Activity
Scan the lines below for "NMOS" and copy the matches.

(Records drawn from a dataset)
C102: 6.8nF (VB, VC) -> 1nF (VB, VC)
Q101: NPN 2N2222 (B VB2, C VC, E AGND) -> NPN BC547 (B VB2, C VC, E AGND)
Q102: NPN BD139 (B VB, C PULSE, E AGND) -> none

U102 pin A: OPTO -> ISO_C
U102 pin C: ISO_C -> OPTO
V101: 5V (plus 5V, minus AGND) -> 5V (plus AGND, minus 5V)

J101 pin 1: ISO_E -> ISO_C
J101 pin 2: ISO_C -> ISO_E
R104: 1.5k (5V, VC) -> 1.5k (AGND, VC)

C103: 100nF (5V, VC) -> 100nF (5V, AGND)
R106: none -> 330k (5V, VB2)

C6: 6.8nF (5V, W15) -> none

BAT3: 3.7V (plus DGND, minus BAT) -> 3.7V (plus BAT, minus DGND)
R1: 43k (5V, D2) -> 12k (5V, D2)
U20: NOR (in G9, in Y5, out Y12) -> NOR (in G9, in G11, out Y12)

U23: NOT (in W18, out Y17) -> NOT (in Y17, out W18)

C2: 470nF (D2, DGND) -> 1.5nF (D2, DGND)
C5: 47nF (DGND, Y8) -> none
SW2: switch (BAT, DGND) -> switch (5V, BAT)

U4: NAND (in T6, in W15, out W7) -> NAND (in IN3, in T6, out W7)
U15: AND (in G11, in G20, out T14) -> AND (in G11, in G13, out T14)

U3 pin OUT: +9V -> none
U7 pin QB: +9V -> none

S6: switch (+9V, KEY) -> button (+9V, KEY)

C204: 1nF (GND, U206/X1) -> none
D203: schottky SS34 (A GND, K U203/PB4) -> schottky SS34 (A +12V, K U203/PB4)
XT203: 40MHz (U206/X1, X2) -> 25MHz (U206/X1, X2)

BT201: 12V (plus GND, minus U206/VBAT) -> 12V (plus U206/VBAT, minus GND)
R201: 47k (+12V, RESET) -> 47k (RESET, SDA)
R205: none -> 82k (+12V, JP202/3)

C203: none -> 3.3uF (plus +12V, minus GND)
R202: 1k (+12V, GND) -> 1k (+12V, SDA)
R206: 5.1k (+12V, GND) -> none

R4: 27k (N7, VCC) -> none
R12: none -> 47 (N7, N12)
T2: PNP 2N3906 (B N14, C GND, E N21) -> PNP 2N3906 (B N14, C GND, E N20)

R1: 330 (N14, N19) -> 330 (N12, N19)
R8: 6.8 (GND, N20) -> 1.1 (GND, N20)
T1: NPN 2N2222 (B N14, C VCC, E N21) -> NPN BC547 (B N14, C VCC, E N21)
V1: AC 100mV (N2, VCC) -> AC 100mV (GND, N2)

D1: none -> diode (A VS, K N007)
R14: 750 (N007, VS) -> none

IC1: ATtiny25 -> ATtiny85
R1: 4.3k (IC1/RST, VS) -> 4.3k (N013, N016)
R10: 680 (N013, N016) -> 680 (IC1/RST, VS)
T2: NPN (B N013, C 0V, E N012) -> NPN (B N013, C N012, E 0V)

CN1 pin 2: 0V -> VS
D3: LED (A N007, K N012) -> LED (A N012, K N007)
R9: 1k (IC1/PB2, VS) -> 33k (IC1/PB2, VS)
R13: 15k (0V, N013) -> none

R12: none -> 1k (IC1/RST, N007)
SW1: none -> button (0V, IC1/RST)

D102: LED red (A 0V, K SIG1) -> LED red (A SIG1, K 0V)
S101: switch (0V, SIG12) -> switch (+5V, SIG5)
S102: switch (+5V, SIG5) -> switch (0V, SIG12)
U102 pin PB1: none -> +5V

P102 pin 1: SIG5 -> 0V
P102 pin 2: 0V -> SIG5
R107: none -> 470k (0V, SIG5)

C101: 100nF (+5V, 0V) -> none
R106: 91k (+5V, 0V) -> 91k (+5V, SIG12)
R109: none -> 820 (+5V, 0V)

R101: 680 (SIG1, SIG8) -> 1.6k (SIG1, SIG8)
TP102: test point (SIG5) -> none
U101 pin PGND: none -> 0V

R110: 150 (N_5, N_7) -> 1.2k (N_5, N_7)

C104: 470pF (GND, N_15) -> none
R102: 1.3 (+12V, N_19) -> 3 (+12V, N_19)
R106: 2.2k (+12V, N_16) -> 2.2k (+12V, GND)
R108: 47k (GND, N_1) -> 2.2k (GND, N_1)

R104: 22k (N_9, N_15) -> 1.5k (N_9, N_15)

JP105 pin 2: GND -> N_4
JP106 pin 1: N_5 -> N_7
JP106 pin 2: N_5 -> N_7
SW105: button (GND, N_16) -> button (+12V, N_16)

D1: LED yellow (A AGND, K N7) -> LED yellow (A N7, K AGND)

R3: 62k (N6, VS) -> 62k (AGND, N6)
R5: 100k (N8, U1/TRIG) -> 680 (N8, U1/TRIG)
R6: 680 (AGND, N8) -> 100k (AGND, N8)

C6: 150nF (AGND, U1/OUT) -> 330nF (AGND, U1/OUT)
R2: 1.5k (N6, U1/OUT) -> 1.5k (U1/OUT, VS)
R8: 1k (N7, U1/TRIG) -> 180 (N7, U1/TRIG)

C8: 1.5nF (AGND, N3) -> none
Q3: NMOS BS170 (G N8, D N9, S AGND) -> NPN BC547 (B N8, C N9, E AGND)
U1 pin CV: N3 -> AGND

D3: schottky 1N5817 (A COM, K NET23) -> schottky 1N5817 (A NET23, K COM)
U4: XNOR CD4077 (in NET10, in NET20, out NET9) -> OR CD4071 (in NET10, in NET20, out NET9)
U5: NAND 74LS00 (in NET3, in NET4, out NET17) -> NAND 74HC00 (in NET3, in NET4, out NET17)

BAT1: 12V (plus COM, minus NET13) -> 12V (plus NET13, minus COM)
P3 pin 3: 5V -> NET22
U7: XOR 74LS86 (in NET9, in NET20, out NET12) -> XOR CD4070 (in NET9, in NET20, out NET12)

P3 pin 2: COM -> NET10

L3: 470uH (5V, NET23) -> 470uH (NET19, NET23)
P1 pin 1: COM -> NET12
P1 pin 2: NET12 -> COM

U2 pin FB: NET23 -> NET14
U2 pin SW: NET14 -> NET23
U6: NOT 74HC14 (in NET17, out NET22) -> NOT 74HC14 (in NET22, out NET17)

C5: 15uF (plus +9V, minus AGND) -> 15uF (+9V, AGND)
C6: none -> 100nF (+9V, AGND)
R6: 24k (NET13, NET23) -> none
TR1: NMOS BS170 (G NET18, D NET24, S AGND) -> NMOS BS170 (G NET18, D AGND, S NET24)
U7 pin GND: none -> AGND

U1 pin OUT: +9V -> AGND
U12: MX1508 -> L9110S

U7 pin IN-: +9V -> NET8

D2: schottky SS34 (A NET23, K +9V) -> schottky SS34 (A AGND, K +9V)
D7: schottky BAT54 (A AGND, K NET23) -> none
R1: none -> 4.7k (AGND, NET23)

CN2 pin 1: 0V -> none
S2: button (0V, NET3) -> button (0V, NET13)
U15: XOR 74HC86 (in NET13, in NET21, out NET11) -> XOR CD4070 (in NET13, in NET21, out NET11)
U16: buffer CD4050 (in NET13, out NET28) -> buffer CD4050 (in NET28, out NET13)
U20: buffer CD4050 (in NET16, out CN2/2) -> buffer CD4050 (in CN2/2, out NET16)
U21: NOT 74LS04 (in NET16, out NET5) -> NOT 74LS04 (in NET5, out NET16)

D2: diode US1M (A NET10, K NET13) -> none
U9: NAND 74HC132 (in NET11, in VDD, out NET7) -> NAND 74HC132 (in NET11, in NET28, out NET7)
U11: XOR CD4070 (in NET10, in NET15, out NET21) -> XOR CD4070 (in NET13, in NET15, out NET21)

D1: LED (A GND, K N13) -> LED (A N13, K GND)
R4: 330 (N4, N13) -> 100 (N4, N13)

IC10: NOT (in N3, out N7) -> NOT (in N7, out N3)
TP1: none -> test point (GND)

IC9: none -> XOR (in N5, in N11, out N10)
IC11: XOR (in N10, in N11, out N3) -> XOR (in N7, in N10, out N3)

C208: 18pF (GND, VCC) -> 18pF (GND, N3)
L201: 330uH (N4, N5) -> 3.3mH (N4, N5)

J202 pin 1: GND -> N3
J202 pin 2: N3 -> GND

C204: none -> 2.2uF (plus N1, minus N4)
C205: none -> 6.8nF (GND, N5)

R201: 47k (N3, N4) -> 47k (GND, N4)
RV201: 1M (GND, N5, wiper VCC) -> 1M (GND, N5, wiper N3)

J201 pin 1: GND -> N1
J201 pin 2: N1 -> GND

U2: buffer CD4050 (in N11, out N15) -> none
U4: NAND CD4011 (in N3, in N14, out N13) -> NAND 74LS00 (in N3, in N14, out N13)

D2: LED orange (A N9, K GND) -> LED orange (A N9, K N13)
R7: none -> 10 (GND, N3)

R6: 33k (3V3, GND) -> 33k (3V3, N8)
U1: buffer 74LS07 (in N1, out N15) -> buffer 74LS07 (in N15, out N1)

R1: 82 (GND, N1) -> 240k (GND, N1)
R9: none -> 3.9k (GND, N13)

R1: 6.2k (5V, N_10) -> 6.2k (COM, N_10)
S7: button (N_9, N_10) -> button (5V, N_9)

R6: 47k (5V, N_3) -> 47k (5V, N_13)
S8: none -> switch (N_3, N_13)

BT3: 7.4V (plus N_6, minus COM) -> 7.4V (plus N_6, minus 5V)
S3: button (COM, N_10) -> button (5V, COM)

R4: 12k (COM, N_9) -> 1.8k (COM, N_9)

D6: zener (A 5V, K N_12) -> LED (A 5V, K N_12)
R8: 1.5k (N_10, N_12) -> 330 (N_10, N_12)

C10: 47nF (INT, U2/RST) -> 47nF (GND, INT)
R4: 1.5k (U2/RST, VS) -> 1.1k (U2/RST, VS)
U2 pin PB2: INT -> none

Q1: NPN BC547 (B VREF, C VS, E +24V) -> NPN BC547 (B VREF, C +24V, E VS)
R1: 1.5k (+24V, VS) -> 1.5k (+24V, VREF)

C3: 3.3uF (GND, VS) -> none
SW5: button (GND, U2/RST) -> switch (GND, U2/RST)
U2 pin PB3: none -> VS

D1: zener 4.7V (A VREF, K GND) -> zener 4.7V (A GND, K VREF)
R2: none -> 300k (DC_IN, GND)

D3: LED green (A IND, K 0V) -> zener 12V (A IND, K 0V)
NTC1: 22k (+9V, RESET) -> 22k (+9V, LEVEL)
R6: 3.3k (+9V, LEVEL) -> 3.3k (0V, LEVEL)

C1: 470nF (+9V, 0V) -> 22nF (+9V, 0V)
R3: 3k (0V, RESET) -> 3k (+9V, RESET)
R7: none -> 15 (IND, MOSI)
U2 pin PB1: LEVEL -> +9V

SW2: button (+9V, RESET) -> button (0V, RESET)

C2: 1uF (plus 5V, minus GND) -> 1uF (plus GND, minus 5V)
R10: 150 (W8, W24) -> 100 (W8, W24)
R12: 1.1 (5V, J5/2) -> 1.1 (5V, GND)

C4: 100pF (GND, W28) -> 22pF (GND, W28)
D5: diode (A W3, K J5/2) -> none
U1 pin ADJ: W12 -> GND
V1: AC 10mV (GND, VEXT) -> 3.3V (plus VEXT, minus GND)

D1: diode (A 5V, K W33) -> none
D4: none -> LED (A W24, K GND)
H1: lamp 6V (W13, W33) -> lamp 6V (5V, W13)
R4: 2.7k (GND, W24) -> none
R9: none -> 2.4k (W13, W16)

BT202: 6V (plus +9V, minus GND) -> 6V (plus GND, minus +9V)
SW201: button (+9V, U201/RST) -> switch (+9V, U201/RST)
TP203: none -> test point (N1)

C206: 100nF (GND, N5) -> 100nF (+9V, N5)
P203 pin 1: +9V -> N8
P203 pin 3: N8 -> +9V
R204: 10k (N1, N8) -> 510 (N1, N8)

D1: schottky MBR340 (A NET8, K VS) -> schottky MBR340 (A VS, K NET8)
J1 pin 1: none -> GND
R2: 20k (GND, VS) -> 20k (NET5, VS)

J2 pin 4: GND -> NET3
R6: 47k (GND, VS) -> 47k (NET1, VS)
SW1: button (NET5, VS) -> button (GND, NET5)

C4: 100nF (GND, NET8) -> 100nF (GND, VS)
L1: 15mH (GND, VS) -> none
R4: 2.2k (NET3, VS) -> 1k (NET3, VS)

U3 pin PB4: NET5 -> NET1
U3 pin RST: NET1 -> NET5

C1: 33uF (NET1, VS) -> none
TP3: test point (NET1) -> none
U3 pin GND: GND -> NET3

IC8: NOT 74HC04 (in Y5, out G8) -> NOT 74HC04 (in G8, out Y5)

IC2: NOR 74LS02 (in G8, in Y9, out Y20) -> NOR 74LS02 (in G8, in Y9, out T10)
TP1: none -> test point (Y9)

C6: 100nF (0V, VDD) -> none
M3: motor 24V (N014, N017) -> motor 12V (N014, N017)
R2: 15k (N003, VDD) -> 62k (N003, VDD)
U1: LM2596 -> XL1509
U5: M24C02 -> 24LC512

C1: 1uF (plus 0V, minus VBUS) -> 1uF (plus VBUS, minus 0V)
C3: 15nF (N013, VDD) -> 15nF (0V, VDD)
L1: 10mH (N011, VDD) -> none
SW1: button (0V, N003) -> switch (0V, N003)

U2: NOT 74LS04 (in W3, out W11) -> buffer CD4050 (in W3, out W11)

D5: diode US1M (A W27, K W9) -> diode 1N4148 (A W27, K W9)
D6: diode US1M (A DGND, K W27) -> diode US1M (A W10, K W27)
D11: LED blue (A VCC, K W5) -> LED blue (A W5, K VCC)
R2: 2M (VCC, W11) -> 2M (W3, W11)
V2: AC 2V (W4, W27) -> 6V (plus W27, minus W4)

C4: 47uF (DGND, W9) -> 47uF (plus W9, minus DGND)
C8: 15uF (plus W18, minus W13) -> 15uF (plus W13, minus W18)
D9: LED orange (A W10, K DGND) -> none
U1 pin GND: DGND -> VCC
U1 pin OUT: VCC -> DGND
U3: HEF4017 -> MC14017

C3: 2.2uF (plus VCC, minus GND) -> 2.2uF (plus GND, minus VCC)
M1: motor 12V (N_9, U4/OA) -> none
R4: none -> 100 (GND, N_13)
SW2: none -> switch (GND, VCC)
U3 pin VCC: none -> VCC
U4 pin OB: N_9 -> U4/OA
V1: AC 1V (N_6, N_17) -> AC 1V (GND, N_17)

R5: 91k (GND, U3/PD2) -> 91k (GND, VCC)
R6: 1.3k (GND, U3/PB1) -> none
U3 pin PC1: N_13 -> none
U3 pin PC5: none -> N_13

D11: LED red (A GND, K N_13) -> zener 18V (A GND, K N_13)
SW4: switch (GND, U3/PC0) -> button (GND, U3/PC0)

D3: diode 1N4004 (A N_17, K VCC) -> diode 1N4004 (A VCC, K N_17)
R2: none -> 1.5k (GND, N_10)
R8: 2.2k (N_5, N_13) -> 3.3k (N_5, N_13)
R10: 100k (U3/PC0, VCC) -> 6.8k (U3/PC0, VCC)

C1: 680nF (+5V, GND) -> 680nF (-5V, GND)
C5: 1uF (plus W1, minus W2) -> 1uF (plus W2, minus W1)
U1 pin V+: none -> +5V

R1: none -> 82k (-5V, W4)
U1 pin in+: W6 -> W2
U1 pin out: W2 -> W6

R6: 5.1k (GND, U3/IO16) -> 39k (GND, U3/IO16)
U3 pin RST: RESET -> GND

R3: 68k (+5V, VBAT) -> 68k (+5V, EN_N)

Solved exercise
Q3: NMOS BS170 (G N8, D N9, S AGND) -> NPN BC547 (B N8, C N9, E AGND)
TR1: NMOS BS170 (G NET18, D NET24, S AGND) -> NMOS BS170 (G NET18, D AGND, S NET24)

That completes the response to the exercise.